[Stored items from a collection]
========================

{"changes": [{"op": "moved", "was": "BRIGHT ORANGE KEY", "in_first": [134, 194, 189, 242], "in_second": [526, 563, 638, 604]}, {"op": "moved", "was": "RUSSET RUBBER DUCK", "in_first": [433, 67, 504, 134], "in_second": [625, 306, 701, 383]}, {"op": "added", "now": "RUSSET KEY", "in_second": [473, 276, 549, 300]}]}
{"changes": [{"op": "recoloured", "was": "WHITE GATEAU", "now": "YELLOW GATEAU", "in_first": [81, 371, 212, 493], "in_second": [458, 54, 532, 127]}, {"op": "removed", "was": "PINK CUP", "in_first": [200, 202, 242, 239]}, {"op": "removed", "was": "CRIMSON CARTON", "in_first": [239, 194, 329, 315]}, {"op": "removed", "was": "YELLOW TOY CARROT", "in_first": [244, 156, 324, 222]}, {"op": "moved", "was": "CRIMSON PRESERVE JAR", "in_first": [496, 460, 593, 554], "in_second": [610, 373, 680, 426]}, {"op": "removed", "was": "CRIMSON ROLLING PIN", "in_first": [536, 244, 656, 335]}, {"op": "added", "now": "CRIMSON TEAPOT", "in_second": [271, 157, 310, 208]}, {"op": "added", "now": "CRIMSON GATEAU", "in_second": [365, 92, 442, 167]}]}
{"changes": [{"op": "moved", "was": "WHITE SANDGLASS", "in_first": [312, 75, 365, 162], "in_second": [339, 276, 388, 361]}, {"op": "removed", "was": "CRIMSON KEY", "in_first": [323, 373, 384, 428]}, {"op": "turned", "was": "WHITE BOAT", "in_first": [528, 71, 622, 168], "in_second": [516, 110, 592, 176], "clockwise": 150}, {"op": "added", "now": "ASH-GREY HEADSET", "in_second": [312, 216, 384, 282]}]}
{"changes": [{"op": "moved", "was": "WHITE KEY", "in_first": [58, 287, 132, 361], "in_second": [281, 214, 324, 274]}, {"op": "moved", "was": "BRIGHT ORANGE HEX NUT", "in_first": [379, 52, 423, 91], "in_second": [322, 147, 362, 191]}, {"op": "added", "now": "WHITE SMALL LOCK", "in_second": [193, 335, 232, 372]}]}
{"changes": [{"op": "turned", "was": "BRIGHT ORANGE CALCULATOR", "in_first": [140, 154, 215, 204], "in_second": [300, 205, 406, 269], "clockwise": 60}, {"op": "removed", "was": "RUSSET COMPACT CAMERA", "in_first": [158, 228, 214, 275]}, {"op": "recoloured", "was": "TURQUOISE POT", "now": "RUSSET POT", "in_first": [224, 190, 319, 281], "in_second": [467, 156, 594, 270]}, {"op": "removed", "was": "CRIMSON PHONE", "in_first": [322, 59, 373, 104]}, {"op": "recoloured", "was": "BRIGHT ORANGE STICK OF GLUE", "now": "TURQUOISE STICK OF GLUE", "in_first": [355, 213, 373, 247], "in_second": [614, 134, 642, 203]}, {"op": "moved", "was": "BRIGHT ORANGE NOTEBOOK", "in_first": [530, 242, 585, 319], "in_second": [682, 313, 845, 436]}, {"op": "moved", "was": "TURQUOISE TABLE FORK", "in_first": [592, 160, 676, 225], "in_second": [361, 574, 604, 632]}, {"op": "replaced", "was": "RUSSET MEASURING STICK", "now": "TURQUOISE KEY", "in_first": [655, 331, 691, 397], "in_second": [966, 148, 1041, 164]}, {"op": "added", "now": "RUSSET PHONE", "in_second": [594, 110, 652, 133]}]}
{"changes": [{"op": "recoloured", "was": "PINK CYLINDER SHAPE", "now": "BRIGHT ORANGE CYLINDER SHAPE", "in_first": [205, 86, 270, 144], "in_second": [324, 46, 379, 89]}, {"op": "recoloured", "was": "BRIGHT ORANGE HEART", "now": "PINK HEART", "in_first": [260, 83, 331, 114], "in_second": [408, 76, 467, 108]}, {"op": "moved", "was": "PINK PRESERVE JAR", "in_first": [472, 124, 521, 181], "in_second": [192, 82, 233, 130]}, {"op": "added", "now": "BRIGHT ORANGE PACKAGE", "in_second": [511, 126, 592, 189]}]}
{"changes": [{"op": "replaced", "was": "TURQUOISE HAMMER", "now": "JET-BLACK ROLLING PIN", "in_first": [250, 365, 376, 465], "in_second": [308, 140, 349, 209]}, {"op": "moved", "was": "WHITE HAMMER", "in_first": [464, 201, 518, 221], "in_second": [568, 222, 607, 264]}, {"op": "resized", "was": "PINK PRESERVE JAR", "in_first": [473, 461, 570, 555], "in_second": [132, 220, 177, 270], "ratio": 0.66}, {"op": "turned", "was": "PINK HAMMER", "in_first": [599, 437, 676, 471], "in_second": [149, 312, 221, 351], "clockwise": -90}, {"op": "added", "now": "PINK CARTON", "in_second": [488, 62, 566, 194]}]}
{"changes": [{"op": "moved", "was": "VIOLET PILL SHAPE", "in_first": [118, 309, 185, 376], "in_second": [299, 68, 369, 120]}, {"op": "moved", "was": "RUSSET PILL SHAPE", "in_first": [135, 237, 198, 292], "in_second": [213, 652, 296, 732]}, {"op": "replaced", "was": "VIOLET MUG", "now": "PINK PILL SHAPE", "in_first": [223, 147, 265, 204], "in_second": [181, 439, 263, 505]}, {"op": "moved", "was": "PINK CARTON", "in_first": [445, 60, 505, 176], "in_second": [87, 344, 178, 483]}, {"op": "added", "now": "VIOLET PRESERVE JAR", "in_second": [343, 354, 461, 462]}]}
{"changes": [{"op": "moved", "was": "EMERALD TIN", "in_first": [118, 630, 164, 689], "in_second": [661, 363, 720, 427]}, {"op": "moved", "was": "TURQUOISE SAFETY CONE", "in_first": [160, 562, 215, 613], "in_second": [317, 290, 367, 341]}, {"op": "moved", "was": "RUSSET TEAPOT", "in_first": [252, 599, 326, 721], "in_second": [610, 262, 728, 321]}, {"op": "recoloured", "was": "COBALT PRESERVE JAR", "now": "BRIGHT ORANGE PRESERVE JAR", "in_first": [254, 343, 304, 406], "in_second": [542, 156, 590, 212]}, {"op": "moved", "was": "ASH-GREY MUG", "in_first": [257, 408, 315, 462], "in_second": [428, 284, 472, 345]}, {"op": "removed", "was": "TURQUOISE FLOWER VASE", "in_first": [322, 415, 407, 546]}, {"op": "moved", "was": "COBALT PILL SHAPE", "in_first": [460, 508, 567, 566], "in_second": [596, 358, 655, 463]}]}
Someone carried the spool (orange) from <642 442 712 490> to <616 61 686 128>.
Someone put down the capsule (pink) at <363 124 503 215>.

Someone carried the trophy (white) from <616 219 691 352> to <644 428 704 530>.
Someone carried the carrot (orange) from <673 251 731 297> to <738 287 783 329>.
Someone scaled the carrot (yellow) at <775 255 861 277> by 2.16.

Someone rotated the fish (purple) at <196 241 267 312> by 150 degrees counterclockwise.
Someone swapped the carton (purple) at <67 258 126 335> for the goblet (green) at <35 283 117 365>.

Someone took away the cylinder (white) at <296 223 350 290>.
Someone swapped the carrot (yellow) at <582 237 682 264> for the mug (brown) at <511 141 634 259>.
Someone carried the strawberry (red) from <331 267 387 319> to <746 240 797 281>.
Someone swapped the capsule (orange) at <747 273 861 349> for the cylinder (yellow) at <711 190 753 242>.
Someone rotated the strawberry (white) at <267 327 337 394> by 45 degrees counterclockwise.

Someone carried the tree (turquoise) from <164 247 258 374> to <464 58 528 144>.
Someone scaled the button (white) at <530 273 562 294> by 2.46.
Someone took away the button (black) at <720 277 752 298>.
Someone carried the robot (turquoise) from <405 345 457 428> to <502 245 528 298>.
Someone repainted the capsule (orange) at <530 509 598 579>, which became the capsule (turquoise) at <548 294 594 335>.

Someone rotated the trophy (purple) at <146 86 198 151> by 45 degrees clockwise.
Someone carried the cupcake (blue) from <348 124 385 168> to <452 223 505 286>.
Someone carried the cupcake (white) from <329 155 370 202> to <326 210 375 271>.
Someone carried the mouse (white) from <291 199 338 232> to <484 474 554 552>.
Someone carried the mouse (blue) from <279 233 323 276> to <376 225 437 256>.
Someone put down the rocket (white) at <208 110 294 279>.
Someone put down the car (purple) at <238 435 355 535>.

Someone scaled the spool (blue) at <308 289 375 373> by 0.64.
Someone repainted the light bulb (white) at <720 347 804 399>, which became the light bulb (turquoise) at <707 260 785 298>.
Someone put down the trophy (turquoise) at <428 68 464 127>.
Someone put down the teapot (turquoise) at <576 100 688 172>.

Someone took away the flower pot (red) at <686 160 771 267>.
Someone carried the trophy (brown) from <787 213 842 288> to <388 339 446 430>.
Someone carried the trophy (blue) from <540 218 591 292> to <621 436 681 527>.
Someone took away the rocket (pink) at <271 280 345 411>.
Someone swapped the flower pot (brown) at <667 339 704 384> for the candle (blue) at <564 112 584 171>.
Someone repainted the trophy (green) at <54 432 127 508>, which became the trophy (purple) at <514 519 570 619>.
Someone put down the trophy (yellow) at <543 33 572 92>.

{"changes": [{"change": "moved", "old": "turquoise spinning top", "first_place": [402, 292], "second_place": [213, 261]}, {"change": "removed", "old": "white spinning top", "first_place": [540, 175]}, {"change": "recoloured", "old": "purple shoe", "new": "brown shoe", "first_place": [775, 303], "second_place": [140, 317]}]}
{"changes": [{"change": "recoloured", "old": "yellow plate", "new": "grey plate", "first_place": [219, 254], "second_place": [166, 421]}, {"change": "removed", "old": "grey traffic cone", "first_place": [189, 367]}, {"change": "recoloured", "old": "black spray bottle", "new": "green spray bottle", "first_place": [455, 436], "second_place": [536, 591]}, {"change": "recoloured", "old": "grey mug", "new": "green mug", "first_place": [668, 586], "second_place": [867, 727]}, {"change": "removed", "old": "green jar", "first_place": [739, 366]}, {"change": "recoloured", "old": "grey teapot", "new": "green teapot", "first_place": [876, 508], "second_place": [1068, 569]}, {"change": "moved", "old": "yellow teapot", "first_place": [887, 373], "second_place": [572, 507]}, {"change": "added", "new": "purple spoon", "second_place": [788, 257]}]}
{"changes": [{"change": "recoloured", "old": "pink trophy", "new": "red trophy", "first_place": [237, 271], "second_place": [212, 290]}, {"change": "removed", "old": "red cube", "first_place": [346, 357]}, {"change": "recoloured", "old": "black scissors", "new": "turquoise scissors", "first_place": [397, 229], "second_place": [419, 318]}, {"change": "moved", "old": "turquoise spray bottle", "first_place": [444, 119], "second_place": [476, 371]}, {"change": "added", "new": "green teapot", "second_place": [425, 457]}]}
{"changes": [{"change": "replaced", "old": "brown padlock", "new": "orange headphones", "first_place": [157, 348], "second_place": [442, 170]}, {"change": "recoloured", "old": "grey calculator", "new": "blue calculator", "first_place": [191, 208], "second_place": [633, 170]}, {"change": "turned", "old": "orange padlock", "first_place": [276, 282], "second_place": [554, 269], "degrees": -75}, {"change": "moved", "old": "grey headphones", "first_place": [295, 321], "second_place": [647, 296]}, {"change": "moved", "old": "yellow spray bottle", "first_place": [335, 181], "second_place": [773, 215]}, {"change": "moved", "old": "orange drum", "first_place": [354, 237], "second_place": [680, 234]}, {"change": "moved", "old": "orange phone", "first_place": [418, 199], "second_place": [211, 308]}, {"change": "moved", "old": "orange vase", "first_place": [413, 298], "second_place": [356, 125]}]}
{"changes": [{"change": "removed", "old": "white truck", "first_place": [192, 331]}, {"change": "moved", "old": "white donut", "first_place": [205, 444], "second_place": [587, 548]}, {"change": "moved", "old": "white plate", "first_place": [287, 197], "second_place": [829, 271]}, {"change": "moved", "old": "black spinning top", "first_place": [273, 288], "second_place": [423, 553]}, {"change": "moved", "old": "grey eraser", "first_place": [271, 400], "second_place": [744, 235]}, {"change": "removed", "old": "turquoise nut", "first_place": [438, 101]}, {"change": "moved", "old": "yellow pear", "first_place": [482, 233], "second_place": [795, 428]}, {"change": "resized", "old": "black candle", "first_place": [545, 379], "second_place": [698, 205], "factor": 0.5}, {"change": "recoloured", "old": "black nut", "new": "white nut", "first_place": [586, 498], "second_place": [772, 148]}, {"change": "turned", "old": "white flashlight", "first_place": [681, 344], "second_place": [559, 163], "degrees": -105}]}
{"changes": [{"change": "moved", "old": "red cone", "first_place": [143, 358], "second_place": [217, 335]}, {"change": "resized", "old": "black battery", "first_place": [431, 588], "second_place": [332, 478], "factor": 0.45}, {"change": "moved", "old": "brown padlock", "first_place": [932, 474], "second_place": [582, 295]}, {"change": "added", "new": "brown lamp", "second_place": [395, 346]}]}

========================

— AIM OF THE EXERCISE —
If a line in the entries contains the word "trophy", copy that line out.

— RESPONSE TO THIS EXERCISE —
Someone carried the trophy (white) from <616 219 691 352> to <644 428 704 530>.
Someone rotated the trophy (purple) at <146 86 198 151> by 45 degrees clockwise.
Someone put down the trophy (turquoise) at <428 68 464 127>.
Someone carried the trophy (brown) from <787 213 842 288> to <388 339 446 430>.
Someone carried the trophy (blue) from <540 218 591 292> to <621 436 681 527>.
Someone repainted the trophy (green) at <54 432 127 508>, which became the trophy (purple) at <514 519 570 619>.
Someone put down the trophy (yellow) at <543 33 572 92>.
{"changes": [{"change": "recoloured", "old": "pink trophy", "new": "red trophy", "first_place": [237, 271], "second_place": [212, 290]}, {"change": "removed", "old": "red cube", "first_place": [346, 357]}, {"change": "recoloured", "old": "black scissors", "new": "turquoise scissors", "first_place": [397, 229], "second_place": [419, 318]}, {"change": "moved", "old": "turquoise spray bottle", "first_place": [444, 119], "second_place": [476, 371]}, {"change": "added", "new": "green teapot", "second_place": [425, 457]}]}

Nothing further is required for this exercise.